[Colored shape tracking data]
☆ ☆ ☆

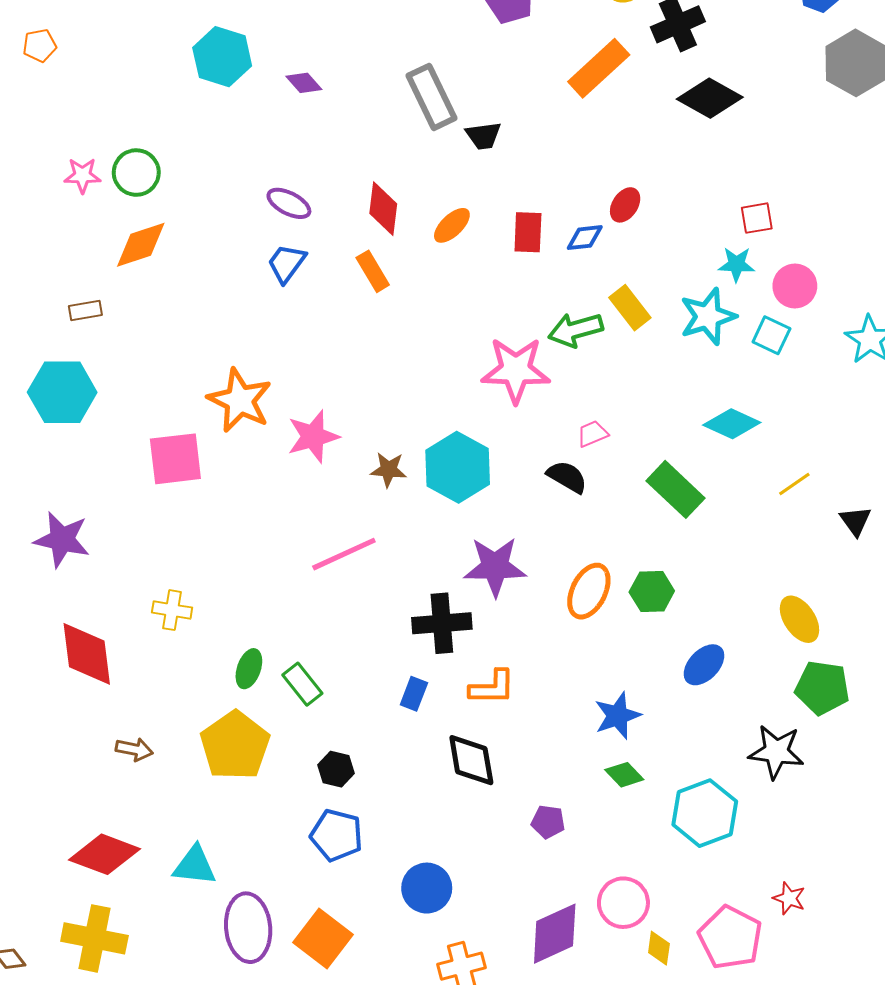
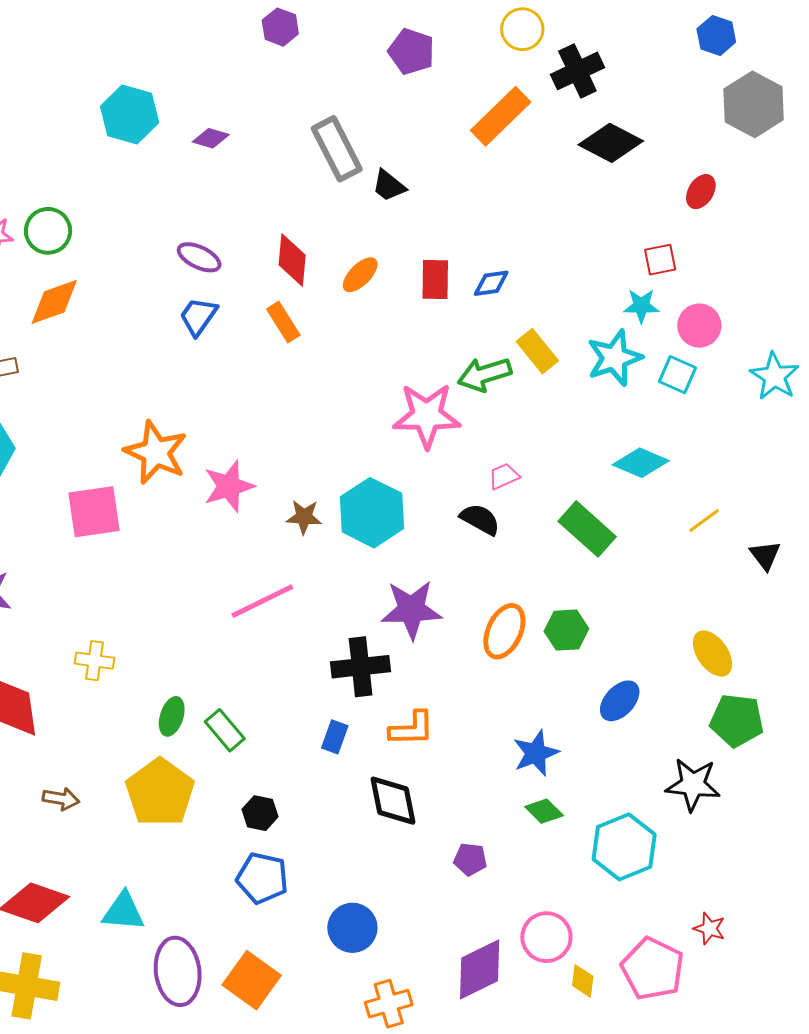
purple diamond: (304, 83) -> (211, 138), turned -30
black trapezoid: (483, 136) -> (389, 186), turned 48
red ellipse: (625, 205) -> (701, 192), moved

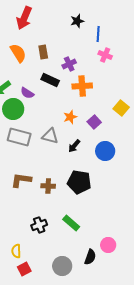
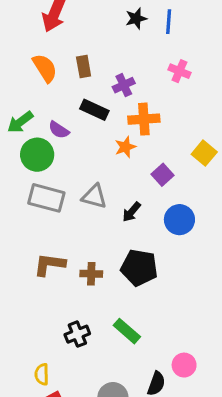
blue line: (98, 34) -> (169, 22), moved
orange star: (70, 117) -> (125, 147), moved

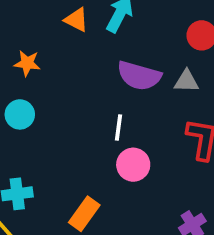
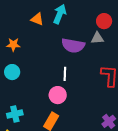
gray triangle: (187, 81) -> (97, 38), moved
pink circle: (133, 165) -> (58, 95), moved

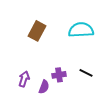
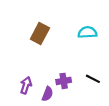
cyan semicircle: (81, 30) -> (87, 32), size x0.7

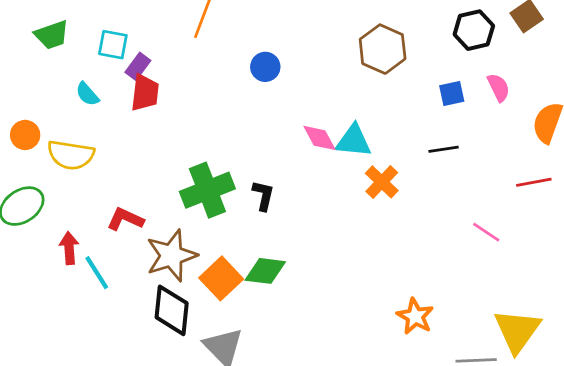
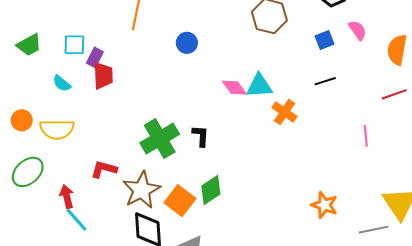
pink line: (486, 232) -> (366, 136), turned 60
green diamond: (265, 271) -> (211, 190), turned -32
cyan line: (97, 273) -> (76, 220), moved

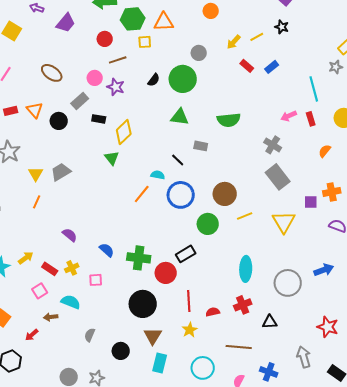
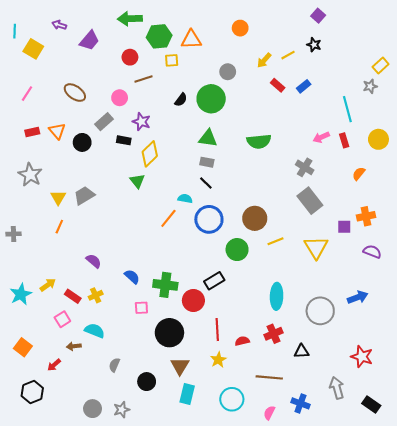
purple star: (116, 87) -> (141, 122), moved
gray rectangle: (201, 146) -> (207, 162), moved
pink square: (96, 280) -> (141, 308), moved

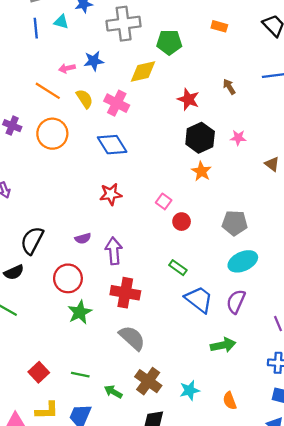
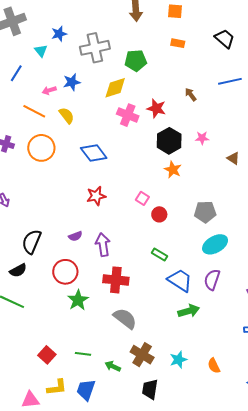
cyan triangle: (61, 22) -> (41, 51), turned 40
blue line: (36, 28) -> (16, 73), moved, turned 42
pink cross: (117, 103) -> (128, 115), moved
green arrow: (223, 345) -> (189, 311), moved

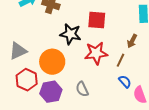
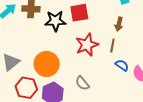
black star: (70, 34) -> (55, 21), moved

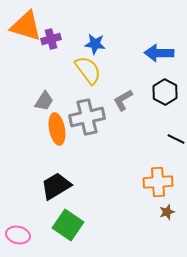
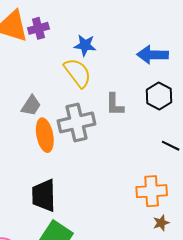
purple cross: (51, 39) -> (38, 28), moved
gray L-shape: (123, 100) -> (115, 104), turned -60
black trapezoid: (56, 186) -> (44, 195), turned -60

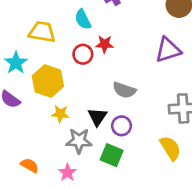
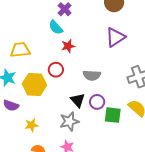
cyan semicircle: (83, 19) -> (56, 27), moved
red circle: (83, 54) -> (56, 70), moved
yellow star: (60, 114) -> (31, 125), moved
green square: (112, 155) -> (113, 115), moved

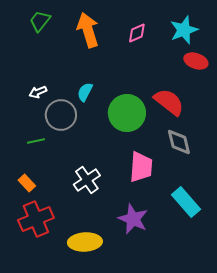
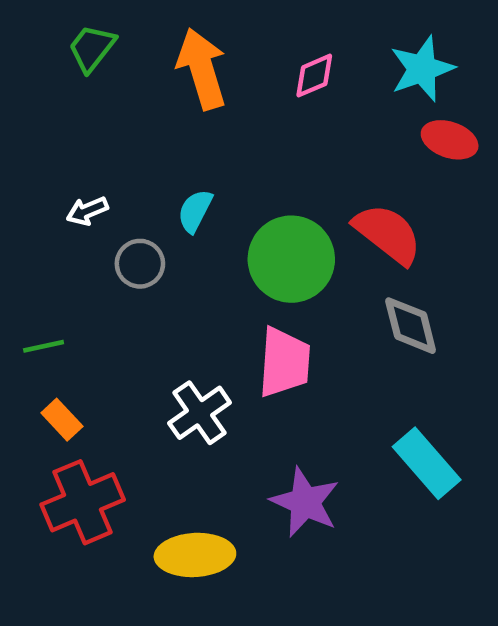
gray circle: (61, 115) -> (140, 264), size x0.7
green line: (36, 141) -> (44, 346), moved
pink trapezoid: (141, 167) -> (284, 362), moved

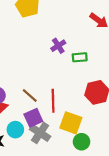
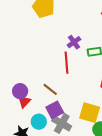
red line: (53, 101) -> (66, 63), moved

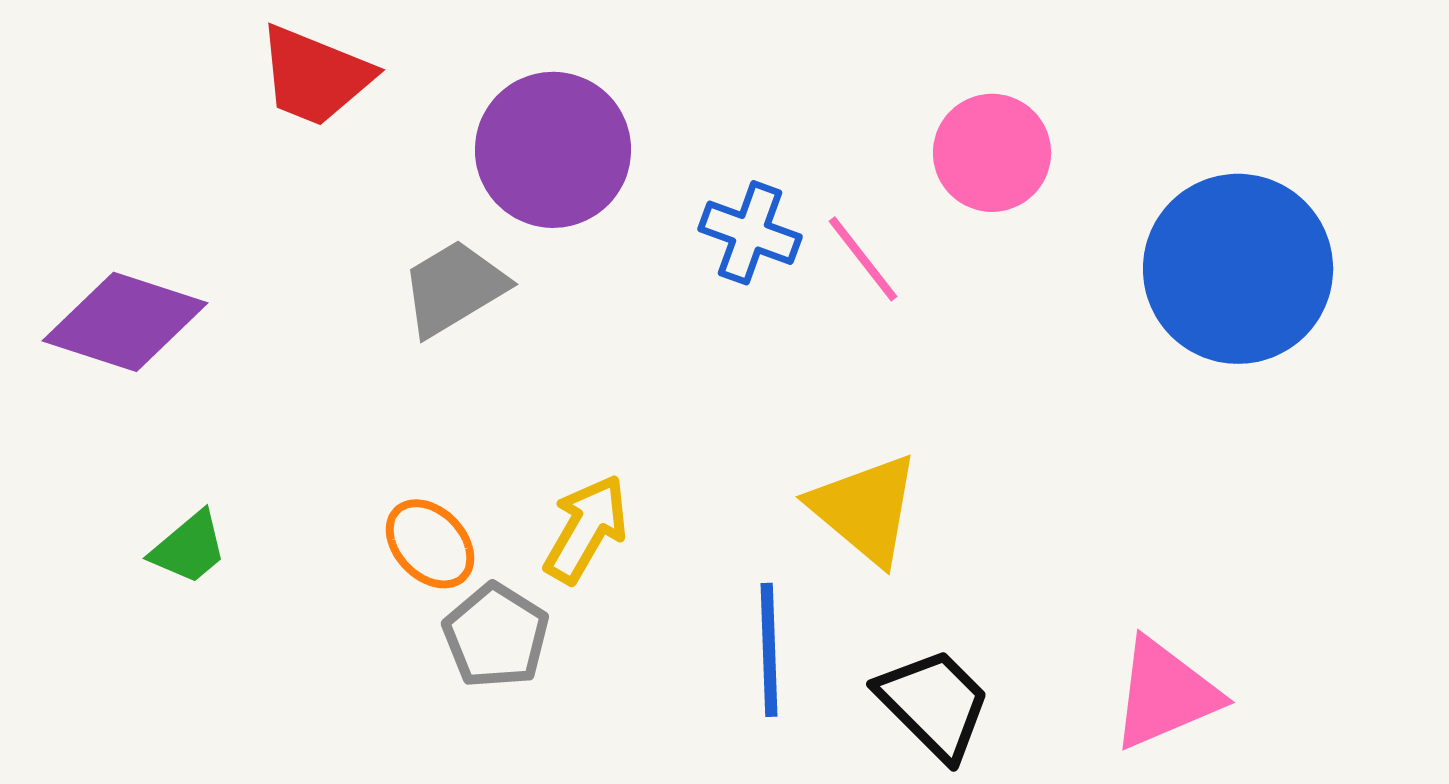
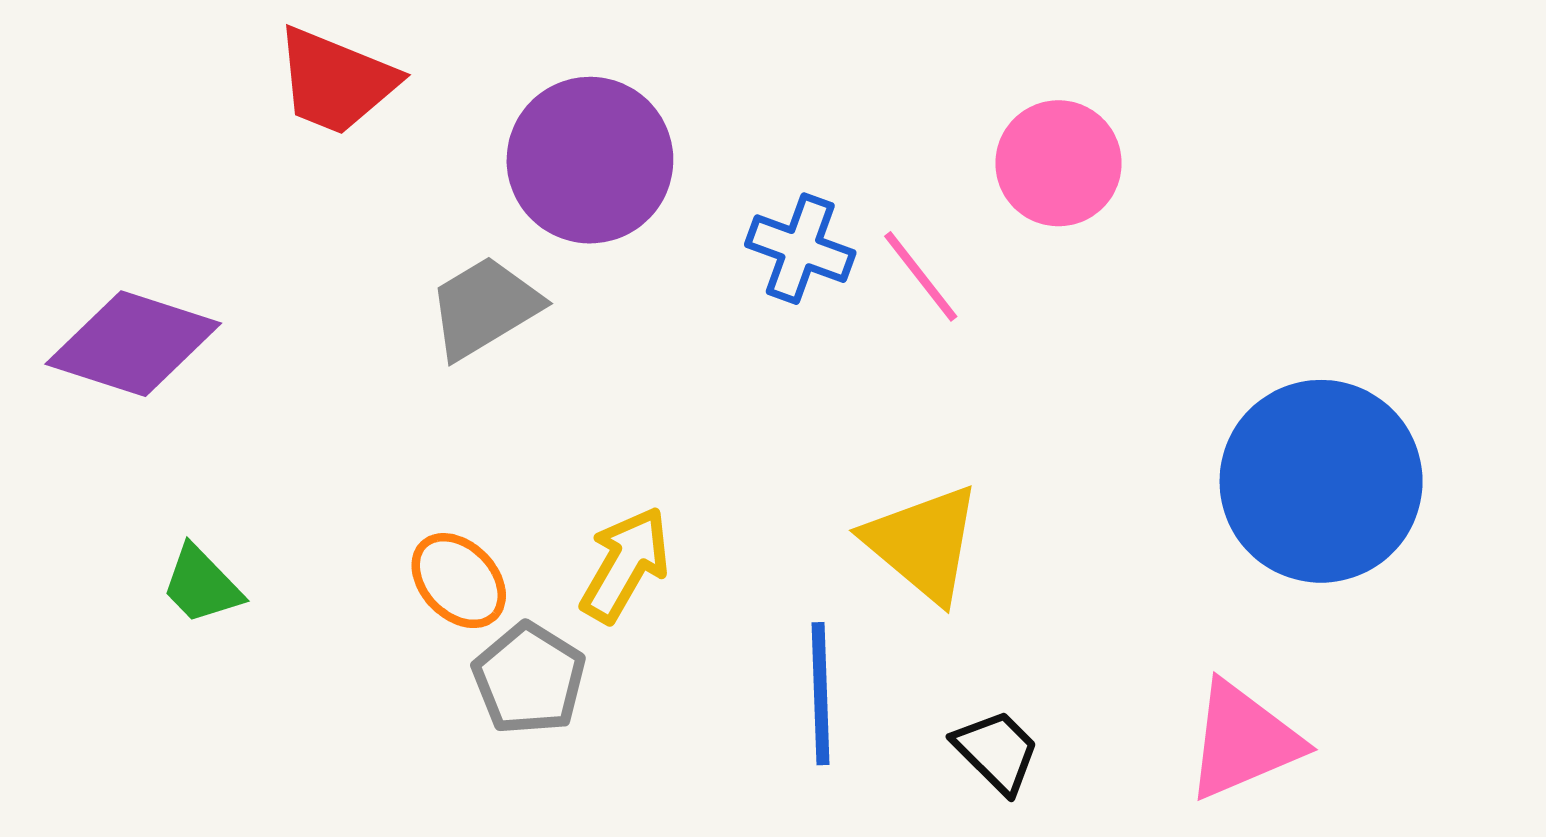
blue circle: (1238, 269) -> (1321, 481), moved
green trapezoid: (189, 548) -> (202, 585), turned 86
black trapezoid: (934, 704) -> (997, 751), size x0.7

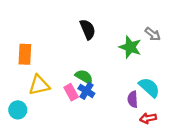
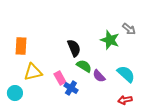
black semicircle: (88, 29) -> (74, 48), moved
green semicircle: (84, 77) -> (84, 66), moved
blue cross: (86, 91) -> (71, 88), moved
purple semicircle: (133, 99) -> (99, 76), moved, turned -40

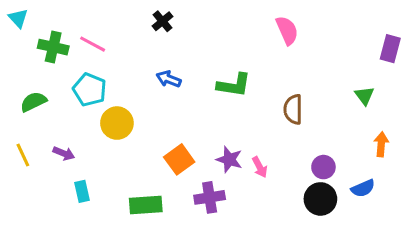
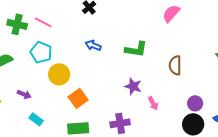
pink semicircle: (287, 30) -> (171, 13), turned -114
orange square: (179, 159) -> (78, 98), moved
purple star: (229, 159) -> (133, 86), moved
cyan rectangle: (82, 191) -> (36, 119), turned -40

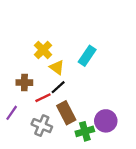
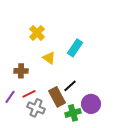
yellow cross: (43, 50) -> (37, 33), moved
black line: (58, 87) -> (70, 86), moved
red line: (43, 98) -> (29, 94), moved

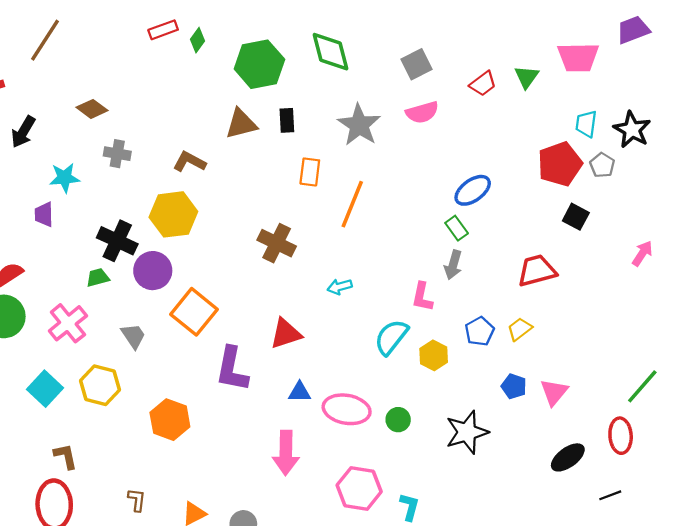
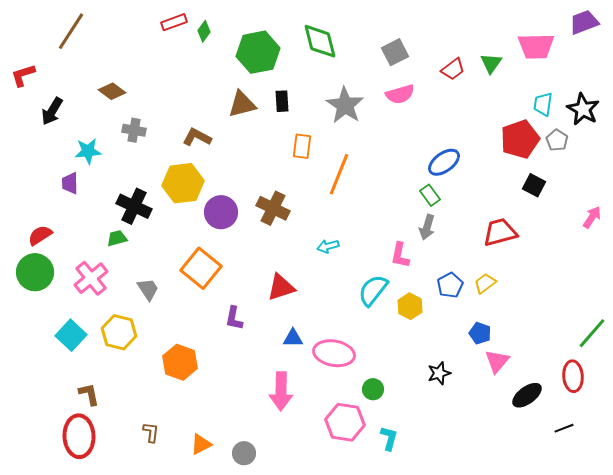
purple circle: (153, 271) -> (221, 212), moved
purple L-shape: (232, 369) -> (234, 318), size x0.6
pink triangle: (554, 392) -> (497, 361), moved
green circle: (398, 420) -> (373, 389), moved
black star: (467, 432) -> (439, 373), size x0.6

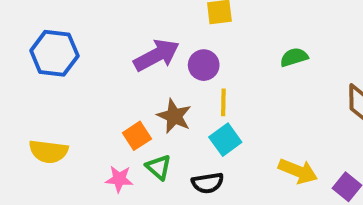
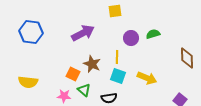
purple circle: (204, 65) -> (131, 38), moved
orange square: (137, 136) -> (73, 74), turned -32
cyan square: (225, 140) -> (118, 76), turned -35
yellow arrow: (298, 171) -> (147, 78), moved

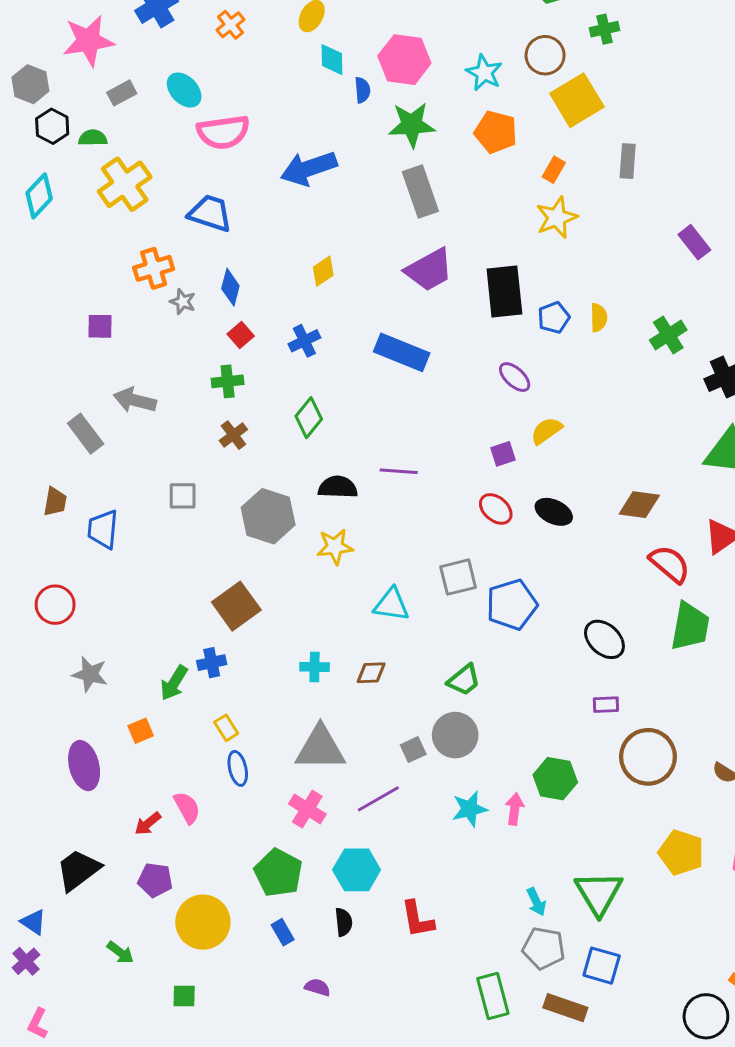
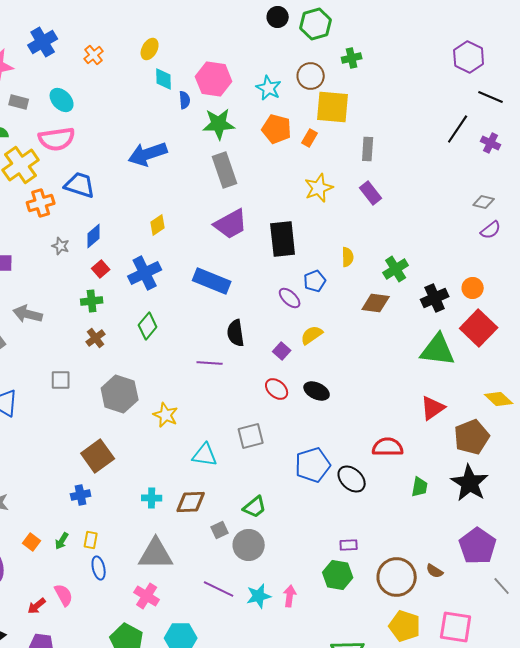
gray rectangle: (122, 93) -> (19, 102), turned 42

☆ ☆ ☆

- What is being asked
Reproduce the records above exactly, but only from the line with "black star: (70, 34) -> (55, 21), moved" up to and including the line with "yellow arrow: (298, 171) -> (147, 78), moved". Leave the pictures out.

- Solution to the problem
black star: (70, 34) -> (55, 21), moved

purple cross: (51, 39) -> (38, 28), moved
gray L-shape: (123, 100) -> (115, 104), turned -60
black trapezoid: (56, 186) -> (44, 195), turned -60

cyan semicircle: (83, 19) -> (56, 27), moved
red circle: (83, 54) -> (56, 70), moved
yellow star: (60, 114) -> (31, 125), moved
green square: (112, 155) -> (113, 115), moved

gray circle: (61, 115) -> (140, 264), size x0.7
green line: (36, 141) -> (44, 346), moved
pink trapezoid: (141, 167) -> (284, 362), moved

red line: (53, 101) -> (66, 63), moved

blue circle: (1238, 269) -> (1321, 481), moved
green trapezoid: (189, 548) -> (202, 585), turned 86
black trapezoid: (934, 704) -> (997, 751), size x0.7

black semicircle: (88, 29) -> (74, 48), moved
green semicircle: (84, 77) -> (84, 66), moved
blue cross: (86, 91) -> (71, 88), moved
purple semicircle: (133, 99) -> (99, 76), moved, turned -40

pink semicircle: (287, 30) -> (171, 13), turned -114
orange square: (179, 159) -> (78, 98), moved
purple star: (229, 159) -> (133, 86), moved
cyan rectangle: (82, 191) -> (36, 119), turned -40

yellow cross: (43, 50) -> (37, 33), moved
black line: (58, 87) -> (70, 86), moved
red line: (43, 98) -> (29, 94), moved

purple circle: (153, 271) -> (221, 212), moved
purple L-shape: (232, 369) -> (234, 318), size x0.6
pink triangle: (554, 392) -> (497, 361), moved
green circle: (398, 420) -> (373, 389), moved
black star: (467, 432) -> (439, 373), size x0.6

purple circle: (204, 65) -> (131, 38), moved
orange square: (137, 136) -> (73, 74), turned -32
cyan square: (225, 140) -> (118, 76), turned -35
yellow arrow: (298, 171) -> (147, 78), moved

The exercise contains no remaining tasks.